Reproduce the listing below in full and exactly; no pictures belong in the copy.

EXERCISE DATA:
Content starts
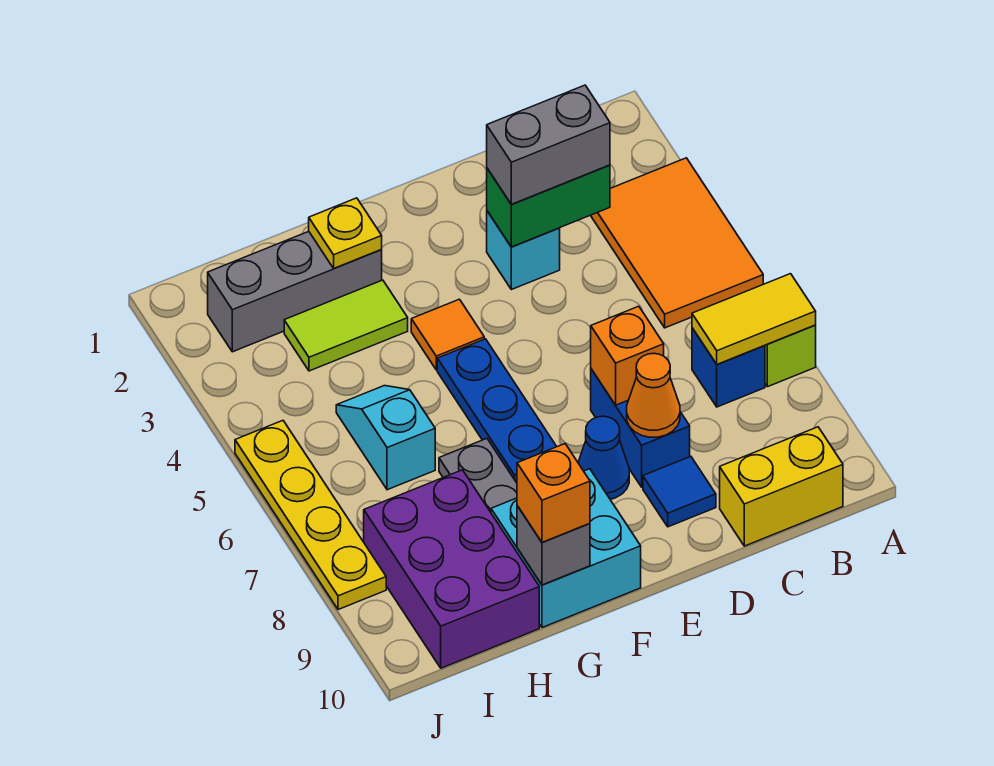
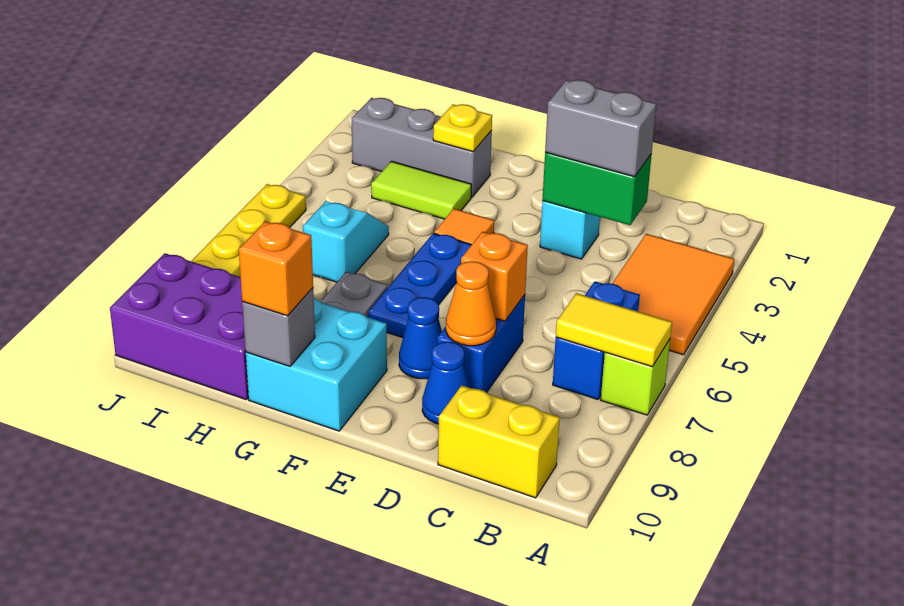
blue brick B7 level 1 -> blue brick B6:B7 level 1
blue tile D9 level 1 -> blue cone D9 level 1
purple brick H8:I10 level 1 -> purple brick H9:J10 level 1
Content ends
RESULT OF THE TASK:
blue brick B7 level 1 -> blue brick B6:B7 level 1
blue tile D9 level 1 -> blue cone D9 level 1
purple brick H8:I10 level 1 -> purple brick H9:J10 level 1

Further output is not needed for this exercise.